[Material for this task Boundary: Start]

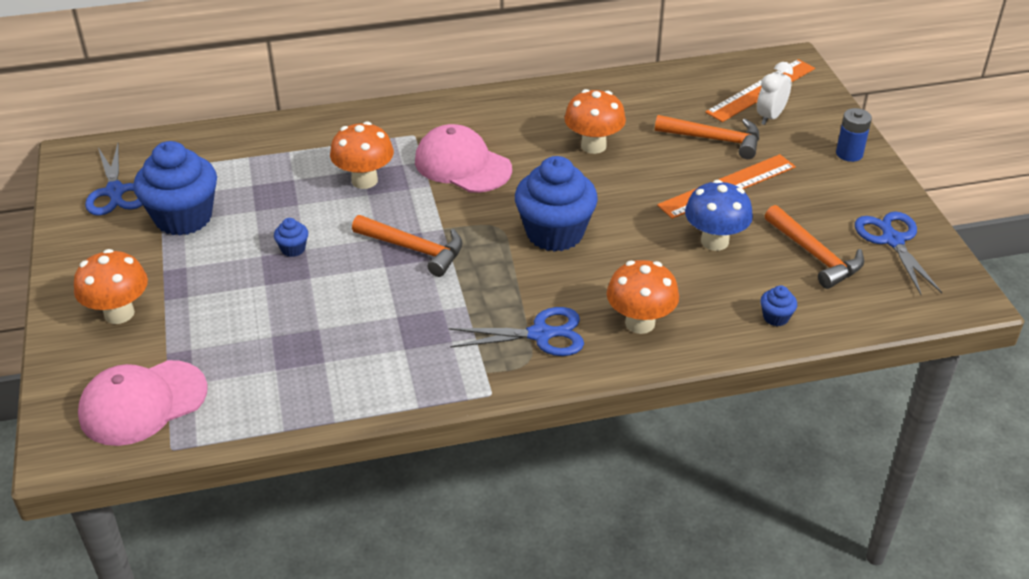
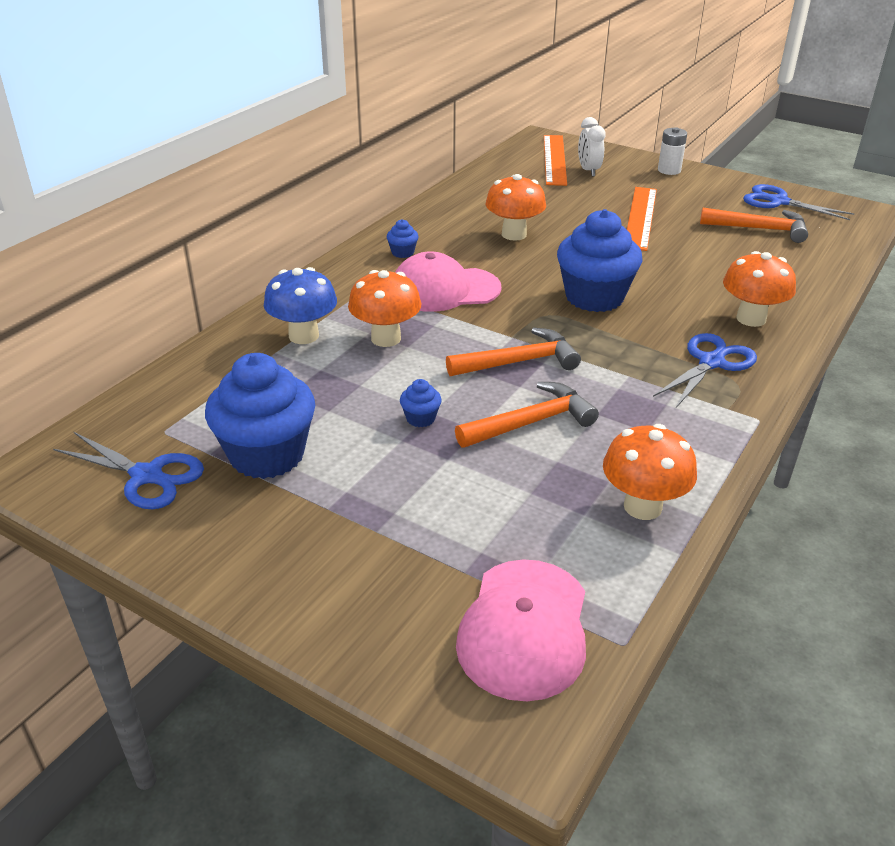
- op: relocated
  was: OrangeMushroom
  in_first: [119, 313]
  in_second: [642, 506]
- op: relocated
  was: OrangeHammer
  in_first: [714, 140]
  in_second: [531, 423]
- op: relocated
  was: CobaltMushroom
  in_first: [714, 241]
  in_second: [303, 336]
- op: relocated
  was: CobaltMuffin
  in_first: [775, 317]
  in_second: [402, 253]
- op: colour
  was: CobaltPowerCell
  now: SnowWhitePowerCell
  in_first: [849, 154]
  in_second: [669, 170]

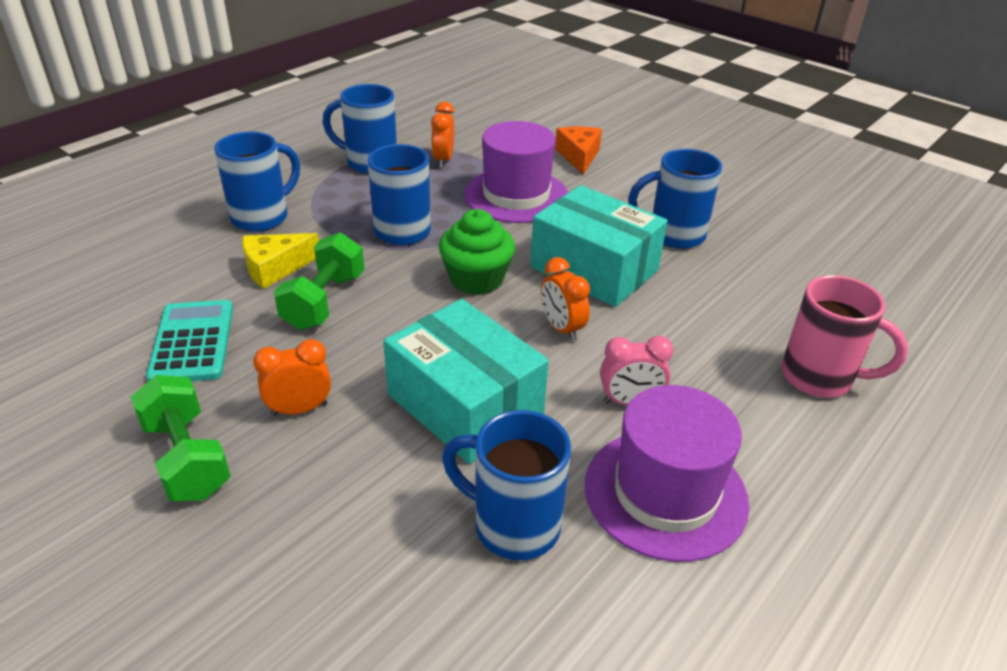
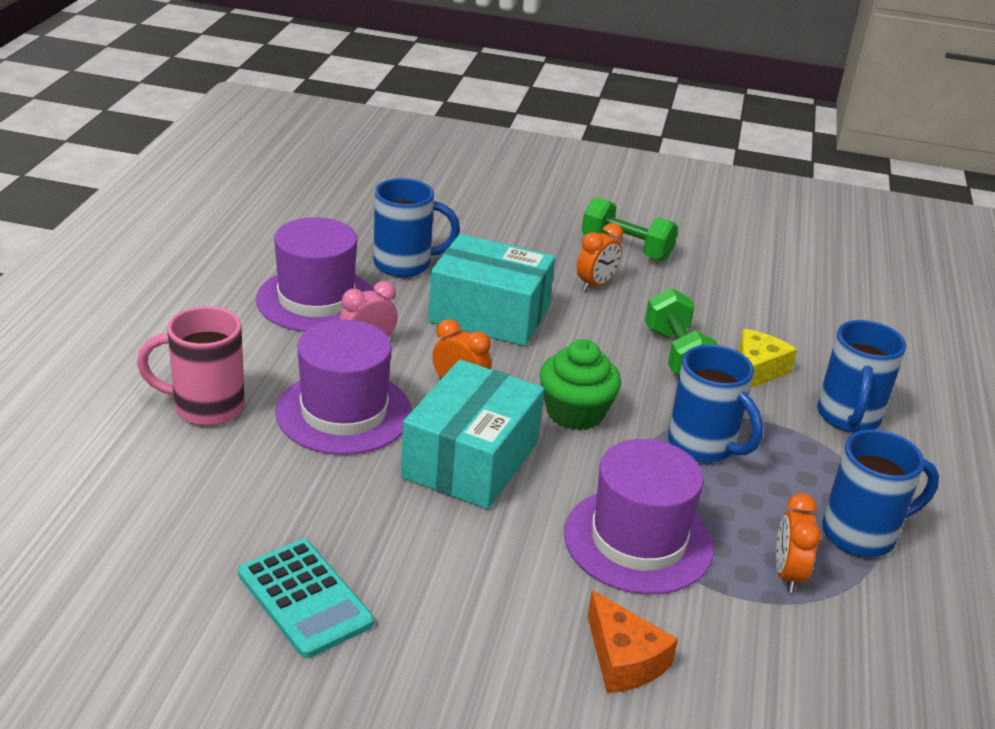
- op: relocated
  was: TurquoiseCalculator
  in_first: [192, 342]
  in_second: [305, 598]
- op: spun
  was: OrangeAlarmClock
  in_first: [443, 160]
  in_second: [787, 574]
  clockwise: -150
- op: spun
  was: TurquoiseBox
  in_first: [594, 269]
  in_second: [471, 460]
  clockwise: -75
- op: missing
  was: CobaltTeaMug
  in_first: [673, 235]
- op: appeared
  now: RoyalPurpleTallHat
  in_second: [344, 412]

[Material for this task Boundary: End]

* Task brief
From the entries above, write out every line without a single change, skipping the images.

* Task output
- op: relocated
  was: OrangeMushroom
  in_first: [119, 313]
  in_second: [642, 506]
- op: relocated
  was: OrangeHammer
  in_first: [714, 140]
  in_second: [531, 423]
- op: relocated
  was: CobaltMushroom
  in_first: [714, 241]
  in_second: [303, 336]
- op: relocated
  was: CobaltMuffin
  in_first: [775, 317]
  in_second: [402, 253]
- op: colour
  was: CobaltPowerCell
  now: SnowWhitePowerCell
  in_first: [849, 154]
  in_second: [669, 170]

- op: relocated
  was: TurquoiseCalculator
  in_first: [192, 342]
  in_second: [305, 598]
- op: spun
  was: OrangeAlarmClock
  in_first: [443, 160]
  in_second: [787, 574]
  clockwise: -150
- op: spun
  was: TurquoiseBox
  in_first: [594, 269]
  in_second: [471, 460]
  clockwise: -75
- op: missing
  was: CobaltTeaMug
  in_first: [673, 235]
- op: appeared
  now: RoyalPurpleTallHat
  in_second: [344, 412]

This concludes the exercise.